Source data:
┌────────
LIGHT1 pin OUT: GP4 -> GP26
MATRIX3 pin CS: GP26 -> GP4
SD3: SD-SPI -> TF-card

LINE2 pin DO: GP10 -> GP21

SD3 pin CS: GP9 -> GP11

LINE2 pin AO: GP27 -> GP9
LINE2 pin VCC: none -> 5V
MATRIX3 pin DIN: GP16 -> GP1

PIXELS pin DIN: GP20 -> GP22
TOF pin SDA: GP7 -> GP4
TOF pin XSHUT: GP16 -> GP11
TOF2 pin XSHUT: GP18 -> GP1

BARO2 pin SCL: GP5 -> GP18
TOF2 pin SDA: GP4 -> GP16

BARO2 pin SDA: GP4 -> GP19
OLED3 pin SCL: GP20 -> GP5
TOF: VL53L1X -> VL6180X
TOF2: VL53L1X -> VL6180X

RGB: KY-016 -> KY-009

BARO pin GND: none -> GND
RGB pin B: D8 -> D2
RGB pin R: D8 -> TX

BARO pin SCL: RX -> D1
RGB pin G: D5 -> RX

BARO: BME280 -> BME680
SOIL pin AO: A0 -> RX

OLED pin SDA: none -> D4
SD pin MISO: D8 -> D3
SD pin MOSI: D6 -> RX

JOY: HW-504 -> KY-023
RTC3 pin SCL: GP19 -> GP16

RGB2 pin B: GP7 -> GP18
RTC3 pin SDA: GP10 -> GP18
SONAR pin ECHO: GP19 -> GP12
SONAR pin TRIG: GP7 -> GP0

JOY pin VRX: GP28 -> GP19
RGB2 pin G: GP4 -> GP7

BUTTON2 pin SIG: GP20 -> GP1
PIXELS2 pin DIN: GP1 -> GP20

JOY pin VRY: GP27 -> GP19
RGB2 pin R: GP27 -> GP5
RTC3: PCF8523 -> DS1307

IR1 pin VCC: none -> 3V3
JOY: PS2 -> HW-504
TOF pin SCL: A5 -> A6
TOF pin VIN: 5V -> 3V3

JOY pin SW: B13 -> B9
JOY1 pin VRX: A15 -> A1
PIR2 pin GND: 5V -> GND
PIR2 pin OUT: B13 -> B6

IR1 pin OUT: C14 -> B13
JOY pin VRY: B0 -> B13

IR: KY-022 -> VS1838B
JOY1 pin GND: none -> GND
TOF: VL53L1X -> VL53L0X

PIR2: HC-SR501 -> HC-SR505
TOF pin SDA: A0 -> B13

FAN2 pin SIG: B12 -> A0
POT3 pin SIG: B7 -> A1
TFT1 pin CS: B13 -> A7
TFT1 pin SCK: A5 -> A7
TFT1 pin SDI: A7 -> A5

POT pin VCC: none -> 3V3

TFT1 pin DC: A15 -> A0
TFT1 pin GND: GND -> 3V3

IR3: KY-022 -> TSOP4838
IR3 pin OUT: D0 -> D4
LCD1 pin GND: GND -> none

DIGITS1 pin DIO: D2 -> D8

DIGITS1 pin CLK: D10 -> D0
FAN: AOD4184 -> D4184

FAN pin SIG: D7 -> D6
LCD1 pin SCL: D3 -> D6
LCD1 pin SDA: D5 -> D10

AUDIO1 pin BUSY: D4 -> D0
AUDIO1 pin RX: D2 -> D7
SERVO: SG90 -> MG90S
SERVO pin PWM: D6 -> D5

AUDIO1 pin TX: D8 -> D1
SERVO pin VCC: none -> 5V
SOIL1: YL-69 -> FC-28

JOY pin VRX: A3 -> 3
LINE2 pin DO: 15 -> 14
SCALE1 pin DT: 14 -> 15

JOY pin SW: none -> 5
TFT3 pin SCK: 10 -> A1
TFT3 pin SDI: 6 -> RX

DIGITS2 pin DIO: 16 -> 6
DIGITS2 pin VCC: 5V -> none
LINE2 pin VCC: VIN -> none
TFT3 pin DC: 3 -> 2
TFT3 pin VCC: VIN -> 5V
└────────
#### YOUR OBJECTIVE
Apply a filter for "SERVO" to the entries and show each line that passes.

#### REPLY TO THE EXERCISE
SERVO: SG90 -> MG90S
SERVO pin PWM: D6 -> D5
SERVO pin VCC: none -> 5V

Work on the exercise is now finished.